◆ **PROVIDED MATERIAL**:
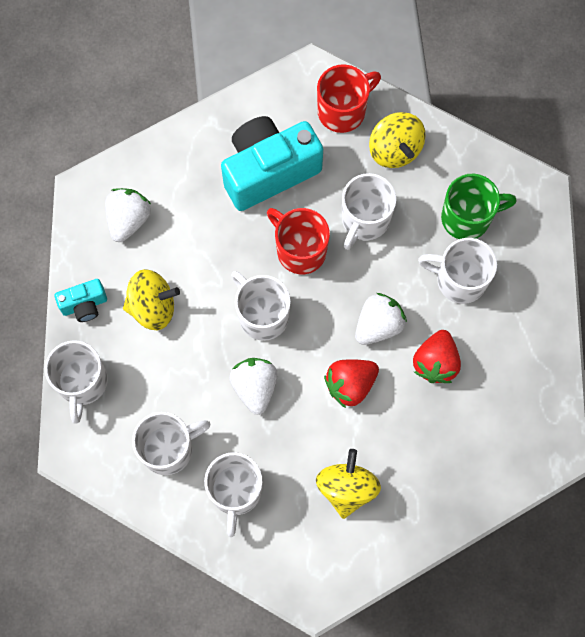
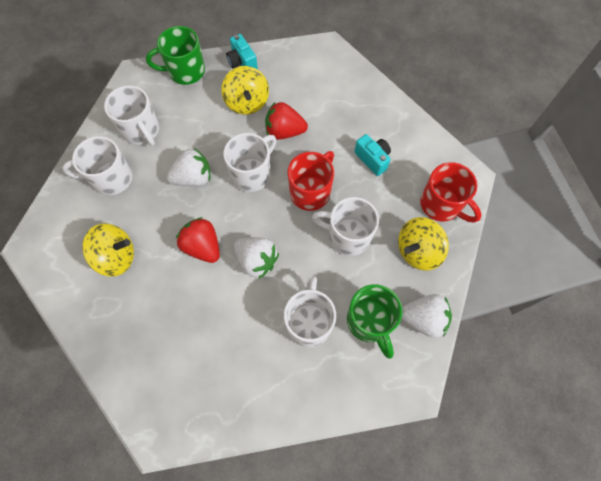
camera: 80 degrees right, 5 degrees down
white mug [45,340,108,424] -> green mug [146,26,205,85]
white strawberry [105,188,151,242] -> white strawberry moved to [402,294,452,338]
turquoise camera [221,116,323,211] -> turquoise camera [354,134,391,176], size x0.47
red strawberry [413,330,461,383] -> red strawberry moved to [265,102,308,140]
--
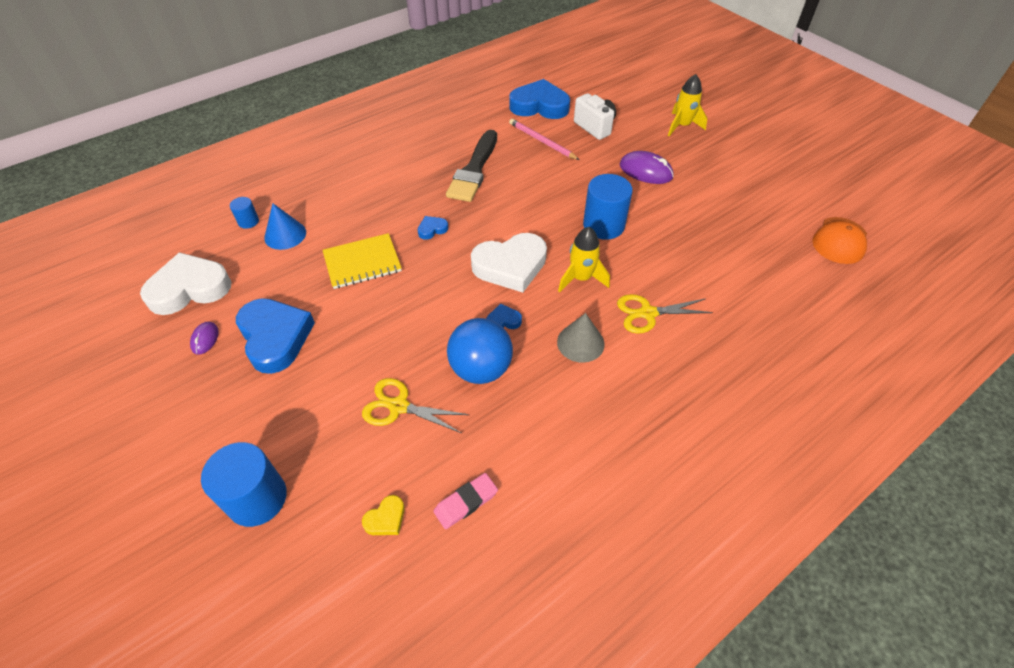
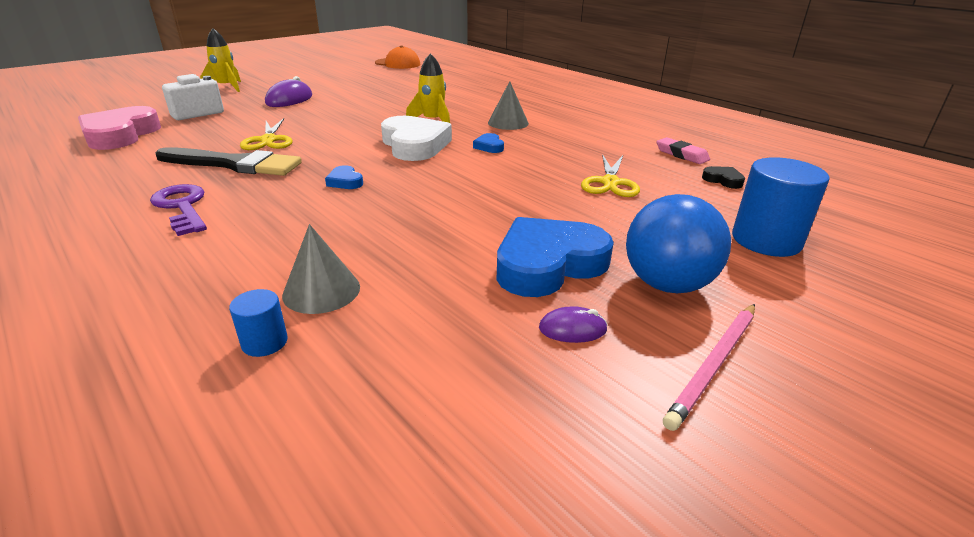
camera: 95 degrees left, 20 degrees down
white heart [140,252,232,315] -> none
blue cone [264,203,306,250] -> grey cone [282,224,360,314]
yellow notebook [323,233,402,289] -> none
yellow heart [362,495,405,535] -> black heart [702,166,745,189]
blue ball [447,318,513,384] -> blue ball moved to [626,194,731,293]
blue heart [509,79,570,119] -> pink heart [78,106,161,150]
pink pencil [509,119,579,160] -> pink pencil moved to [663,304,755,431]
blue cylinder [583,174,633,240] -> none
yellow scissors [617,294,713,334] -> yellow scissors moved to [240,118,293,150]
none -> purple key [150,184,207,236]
==
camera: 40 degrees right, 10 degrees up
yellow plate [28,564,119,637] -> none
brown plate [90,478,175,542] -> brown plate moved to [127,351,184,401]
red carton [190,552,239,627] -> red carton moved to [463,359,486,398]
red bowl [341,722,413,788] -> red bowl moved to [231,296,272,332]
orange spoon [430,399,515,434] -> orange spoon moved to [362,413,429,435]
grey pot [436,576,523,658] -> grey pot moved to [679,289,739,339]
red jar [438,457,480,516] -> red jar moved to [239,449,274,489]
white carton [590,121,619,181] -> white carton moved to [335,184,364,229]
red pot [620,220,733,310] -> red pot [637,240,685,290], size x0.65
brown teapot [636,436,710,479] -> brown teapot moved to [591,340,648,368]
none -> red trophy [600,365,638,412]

◆ **INSTRUCTIONS FOR THE TASK**: Show the lines from the data above that contain the string "degrees".

◆ **TASK RESPONSE**:
camera: 80 degrees right, 5 degrees down
camera: 95 degrees left, 20 degrees down
camera: 40 degrees right, 10 degrees up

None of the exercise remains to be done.